[[ Listed records, beginning ]]

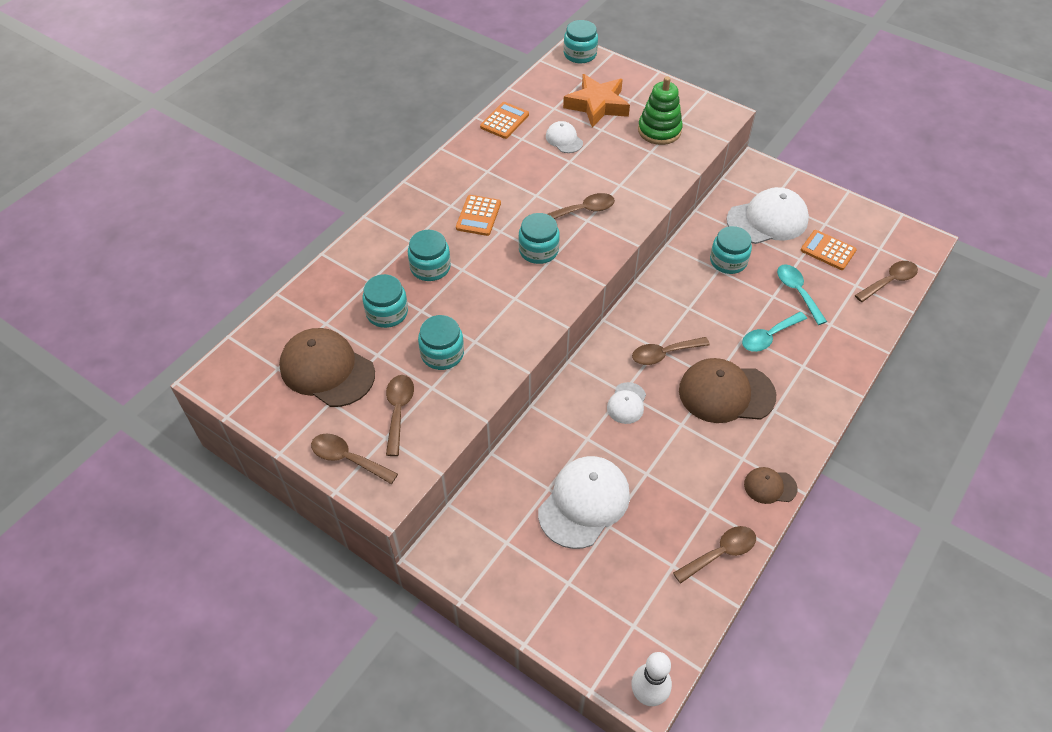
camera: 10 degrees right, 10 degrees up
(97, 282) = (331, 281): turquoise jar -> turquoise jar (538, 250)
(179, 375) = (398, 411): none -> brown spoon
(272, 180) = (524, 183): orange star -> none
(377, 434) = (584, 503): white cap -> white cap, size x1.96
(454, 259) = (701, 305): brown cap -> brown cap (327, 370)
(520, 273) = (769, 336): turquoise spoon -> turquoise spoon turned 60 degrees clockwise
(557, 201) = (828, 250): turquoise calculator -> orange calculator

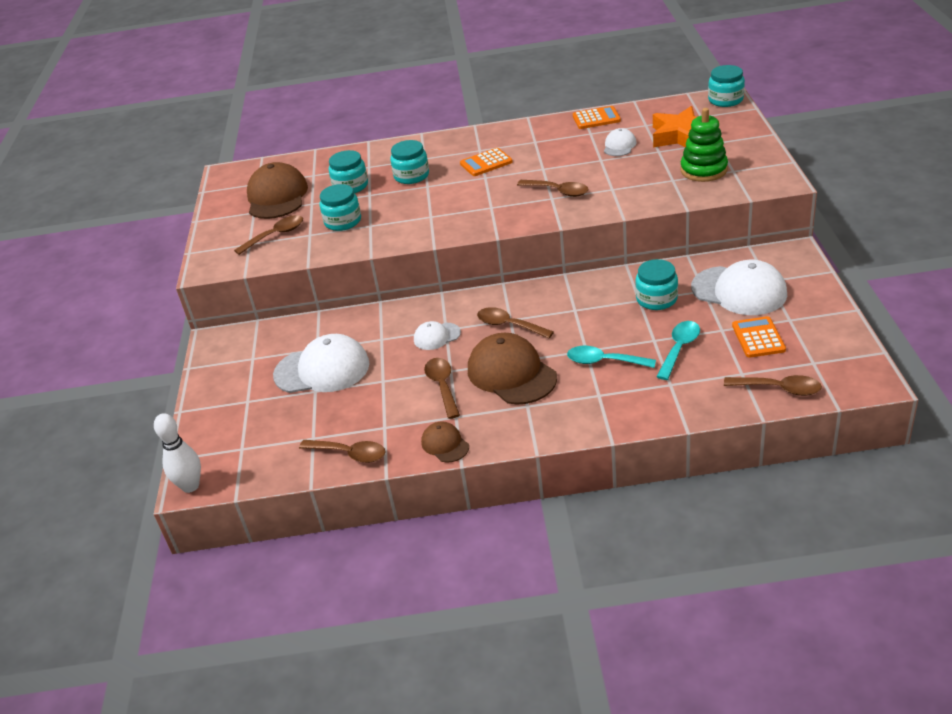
camera: 55 degrees right, 15 degrees down
(348, 459) = (217, 242): brown spoon -> brown spoon (442, 386)
(538, 250) = (489, 199): turquoise jar -> none

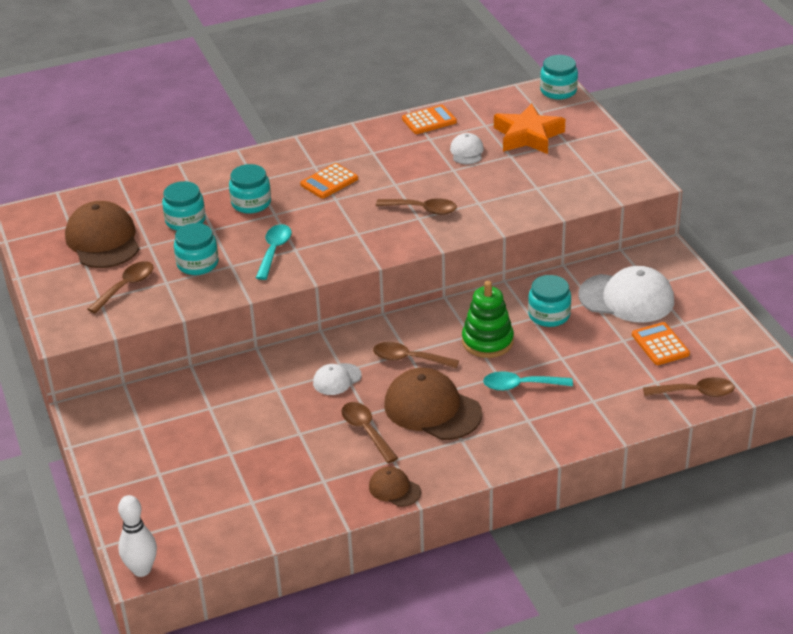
camera: 20 degrees left, 0 degrees up
(322, 369) = (227, 430): white cap -> none
(349, 454) = (299, 512): brown spoon -> none
(679, 349) = (589, 364): turquoise spoon -> turquoise spoon (274, 251)
(703, 170) = (564, 174): green stacking toy -> green stacking toy (487, 341)

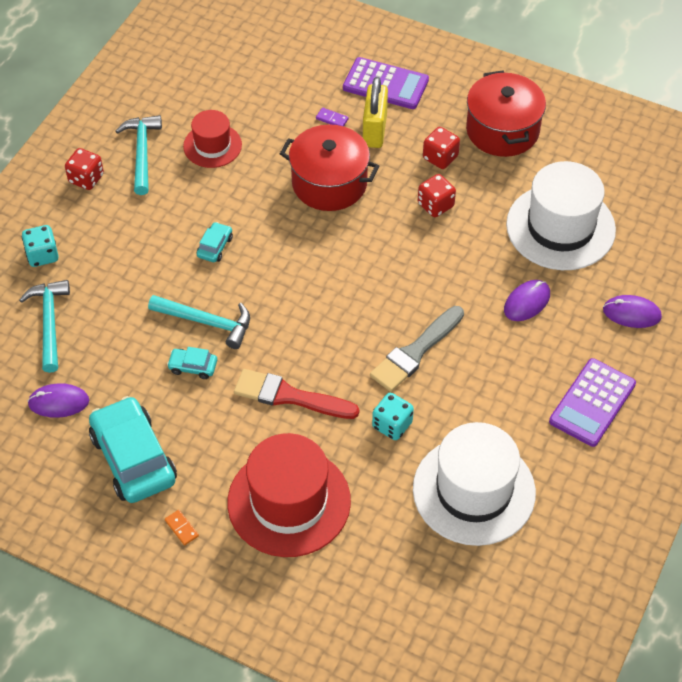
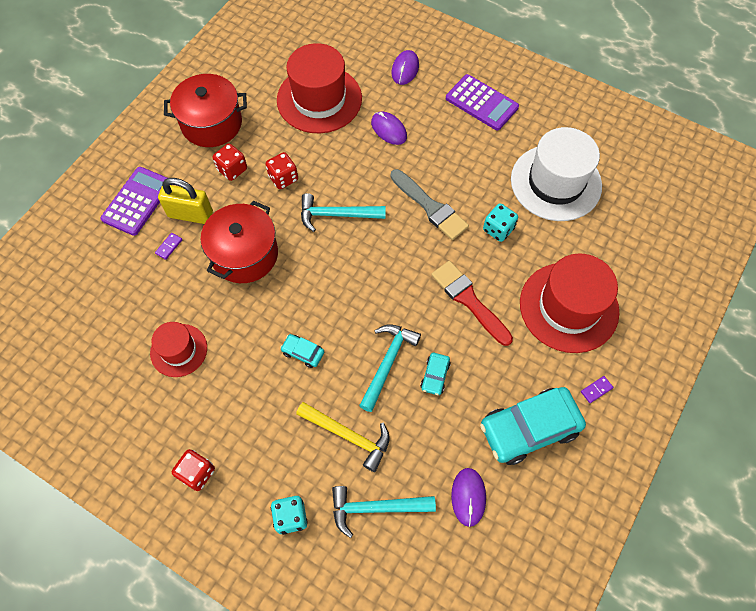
camera: 85 degrees left, 10 degrees up
(124, 294) = (348, 435): none -> yellow hammer
(142, 153) = (173, 417): turquoise hammer -> turquoise hammer (336, 215)
(181, 528) = (596, 390): orange domino -> purple domino
(289, 396) = (469, 300): red brush -> red brush turned 120 degrees clockwise
(560, 227) = (319, 99): white hat -> red hat

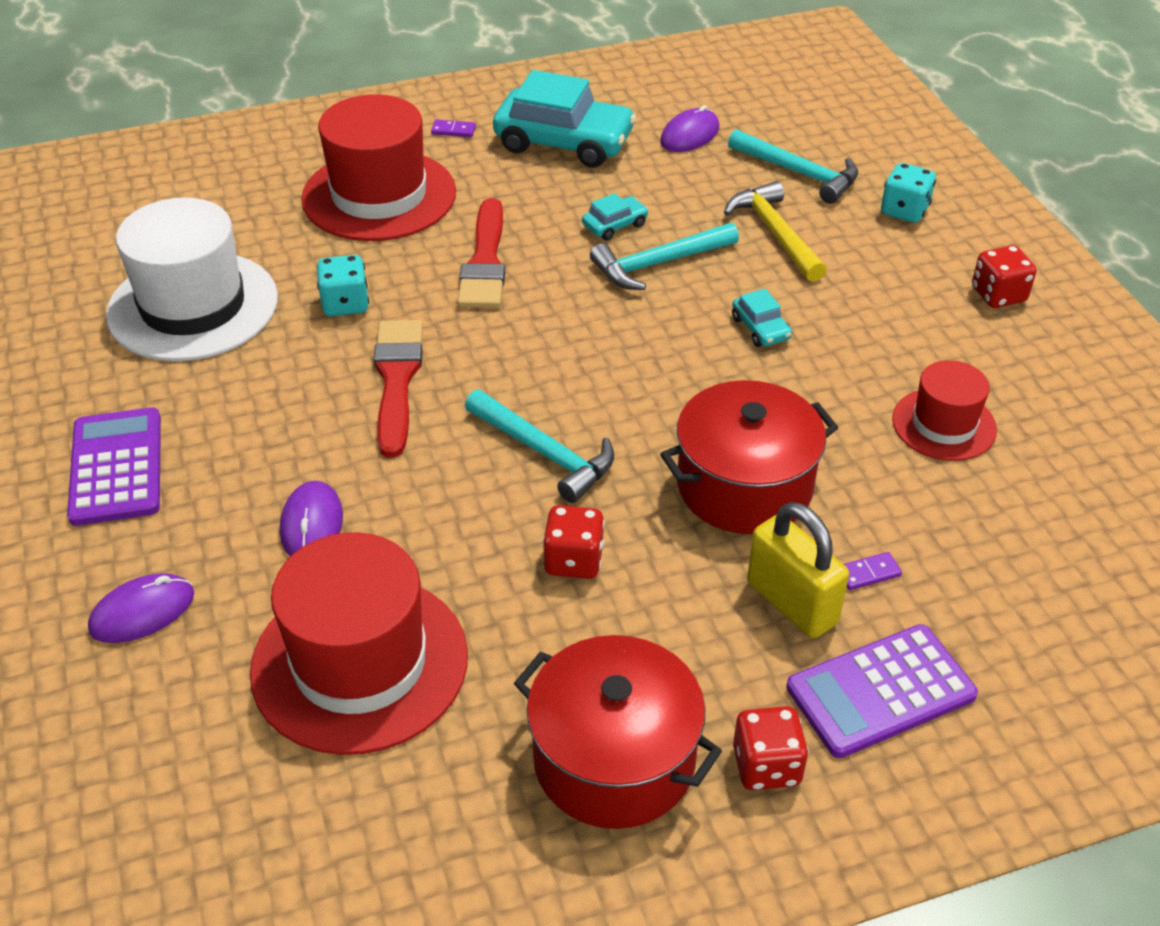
camera: 140 degrees left, 20 degrees down
(232, 169) = (651, 635): red dice -> red dice (766, 766)
(430, 207) = (397, 380): grey brush -> red brush

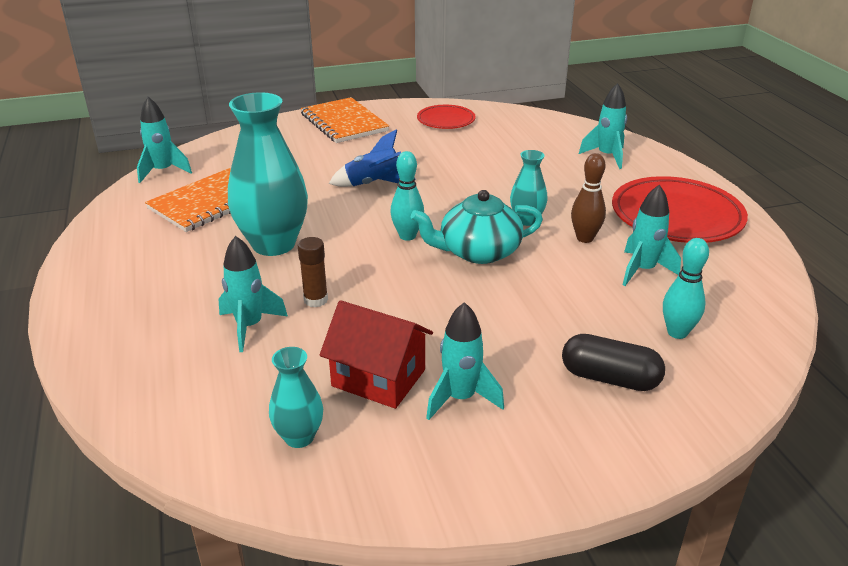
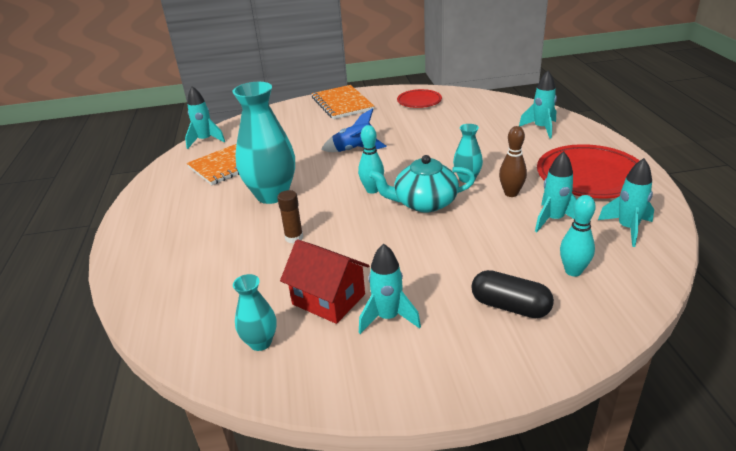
camera: 10 degrees right, 0 degrees up
(249, 326) = (242, 256): turquoise rocket -> turquoise rocket (627, 228)

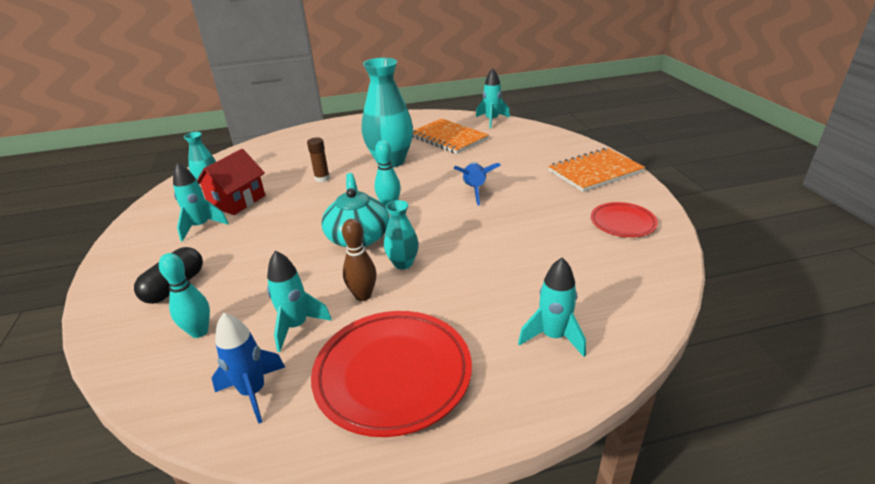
camera: 85 degrees right, 0 degrees up
(627, 228) = (253, 392): turquoise rocket -> blue rocket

[[ Listed records, end ]]

- About this exercise
Everything in the records must be transcribed exactly, except the pictures, which are left out.

- Exercise output
camera: 10 degrees right, 10 degrees up
(97, 282) = (331, 281): turquoise jar -> turquoise jar (538, 250)
(179, 375) = (398, 411): none -> brown spoon
(272, 180) = (524, 183): orange star -> none
(377, 434) = (584, 503): white cap -> white cap, size x1.96
(454, 259) = (701, 305): brown cap -> brown cap (327, 370)
(520, 273) = (769, 336): turquoise spoon -> turquoise spoon turned 60 degrees clockwise
(557, 201) = (828, 250): turquoise calculator -> orange calculator

camera: 55 degrees right, 15 degrees down
(348, 459) = (217, 242): brown spoon -> brown spoon (442, 386)
(538, 250) = (489, 199): turquoise jar -> none

camera: 20 degrees left, 0 degrees up
(322, 369) = (227, 430): white cap -> none
(349, 454) = (299, 512): brown spoon -> none
(679, 349) = (589, 364): turquoise spoon -> turquoise spoon (274, 251)
(703, 170) = (564, 174): green stacking toy -> green stacking toy (487, 341)

camera: 85 degrees left, 10 degrees up
(124, 294) = (348, 435): none -> yellow hammer
(142, 153) = (173, 417): turquoise hammer -> turquoise hammer (336, 215)
(181, 528) = (596, 390): orange domino -> purple domino
(289, 396) = (469, 300): red brush -> red brush turned 120 degrees clockwise
(560, 227) = (319, 99): white hat -> red hat

camera: 140 degrees left, 20 degrees down
(232, 169) = (651, 635): red dice -> red dice (766, 766)
(430, 207) = (397, 380): grey brush -> red brush

camera: 10 degrees right, 0 degrees up
(249, 326) = (242, 256): turquoise rocket -> turquoise rocket (627, 228)

camera: 85 degrees right, 0 degrees up
(627, 228) = (253, 392): turquoise rocket -> blue rocket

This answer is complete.